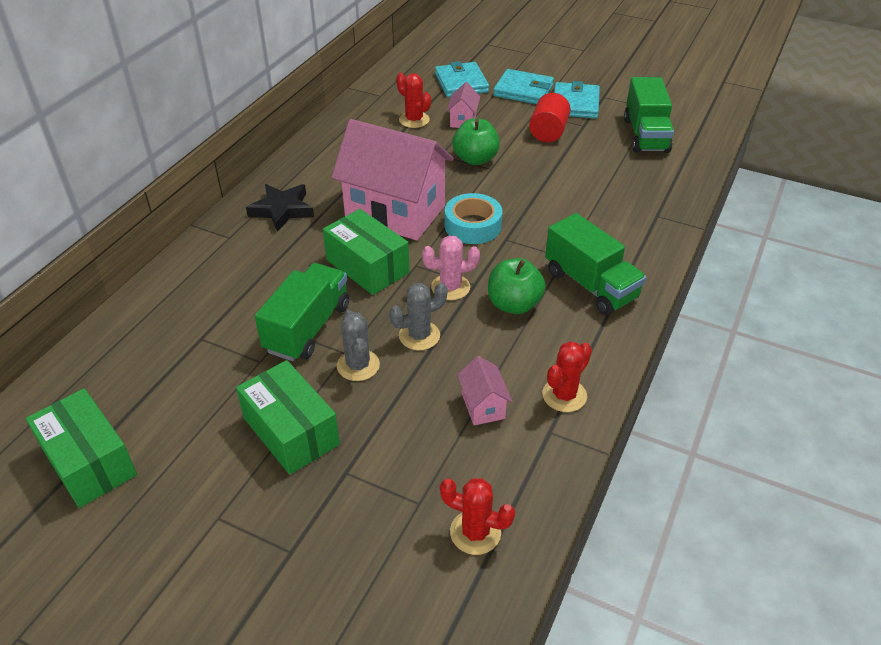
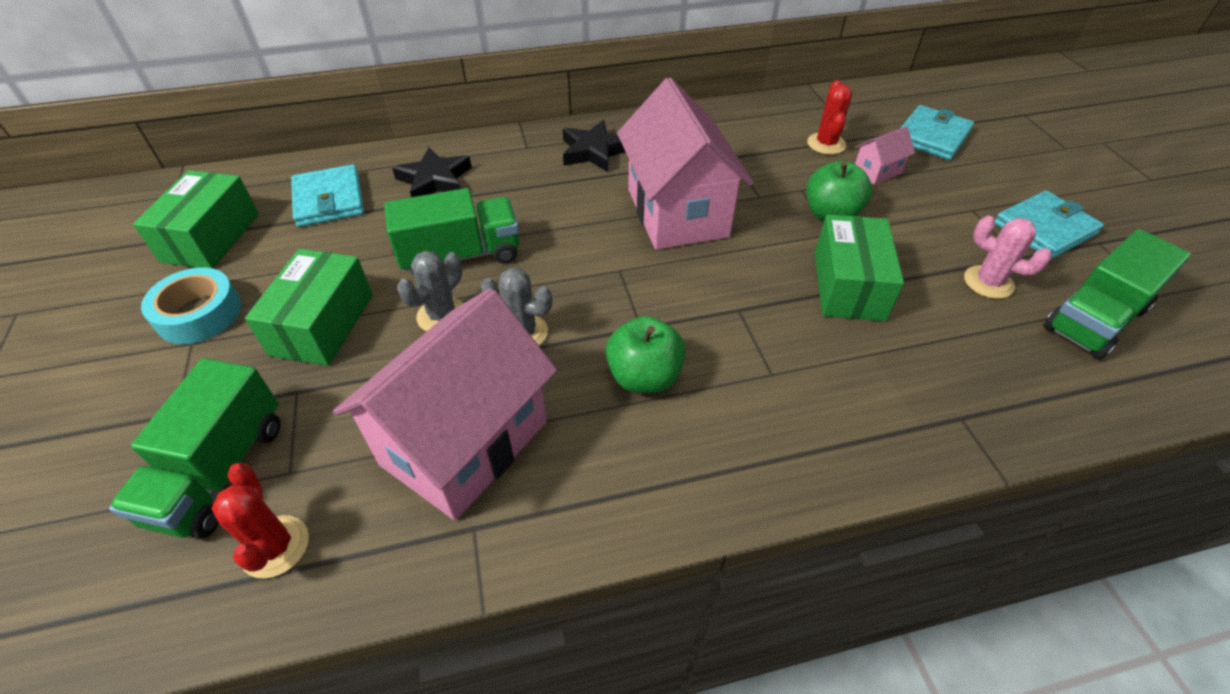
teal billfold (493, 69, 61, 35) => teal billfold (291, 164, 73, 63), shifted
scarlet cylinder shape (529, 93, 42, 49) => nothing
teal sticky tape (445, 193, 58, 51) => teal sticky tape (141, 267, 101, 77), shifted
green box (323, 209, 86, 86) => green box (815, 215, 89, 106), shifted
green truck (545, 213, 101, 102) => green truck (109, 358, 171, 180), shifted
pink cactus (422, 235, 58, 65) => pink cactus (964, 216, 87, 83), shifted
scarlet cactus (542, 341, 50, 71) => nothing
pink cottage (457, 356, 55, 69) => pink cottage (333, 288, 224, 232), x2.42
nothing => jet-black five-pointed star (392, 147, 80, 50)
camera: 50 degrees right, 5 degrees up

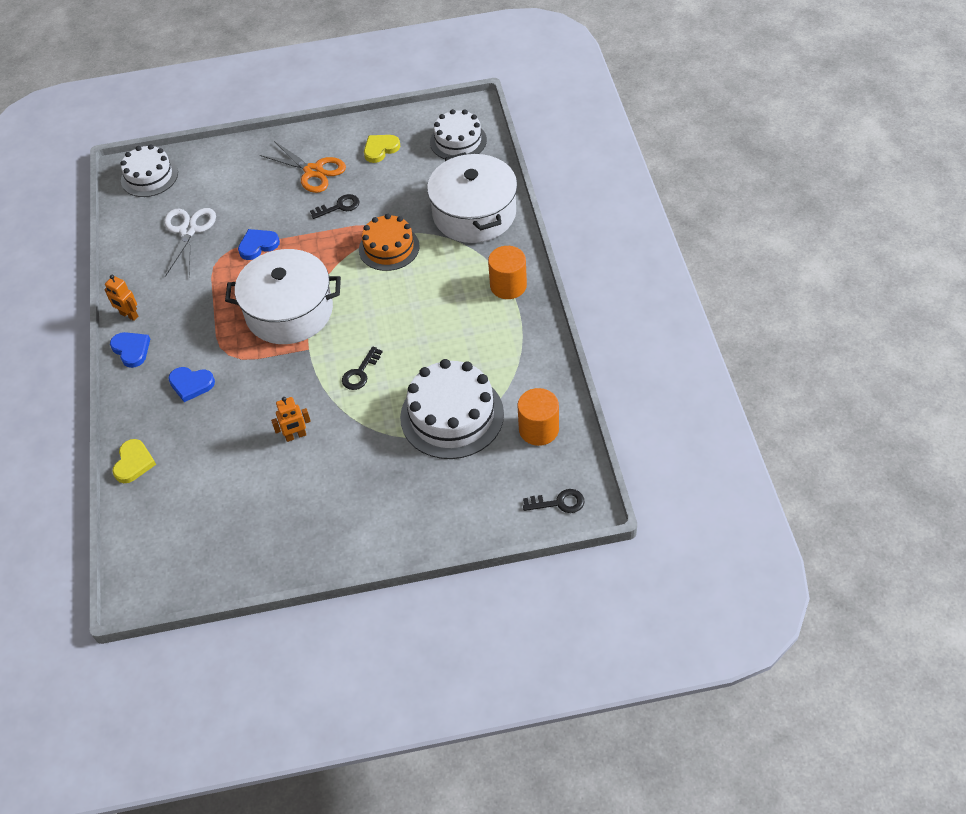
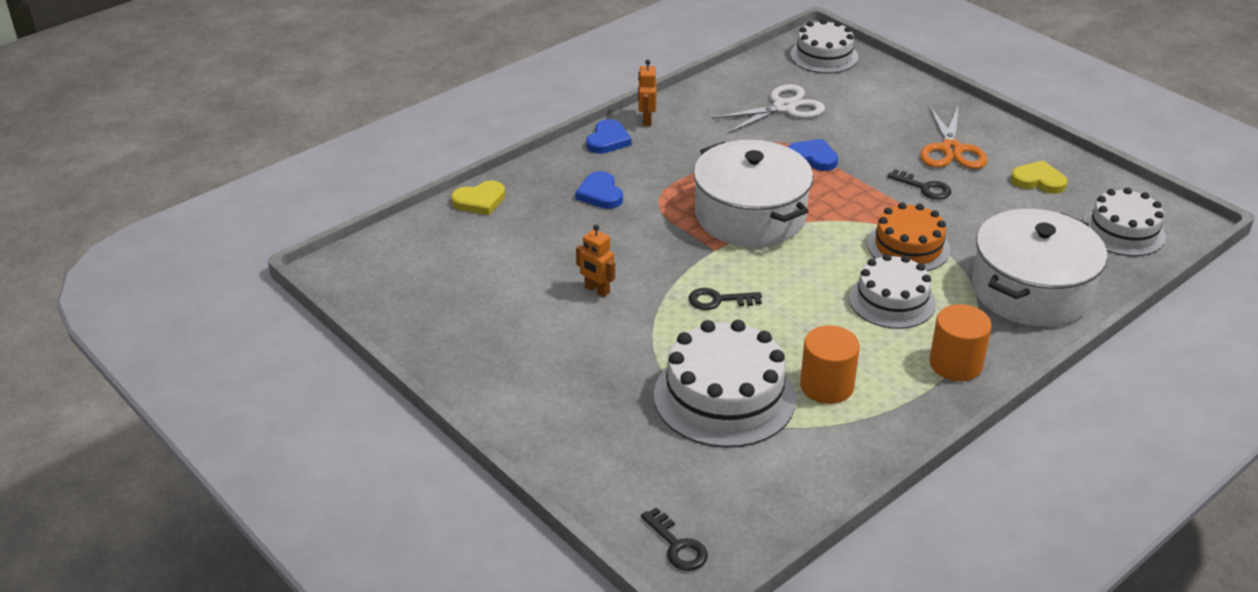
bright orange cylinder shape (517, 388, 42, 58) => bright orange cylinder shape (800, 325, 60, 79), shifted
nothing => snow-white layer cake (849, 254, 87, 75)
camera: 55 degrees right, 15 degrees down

What you will do :: Tally the lines in the records that contain the word "green"; the answer is that number and nothing more.

Written response :: 2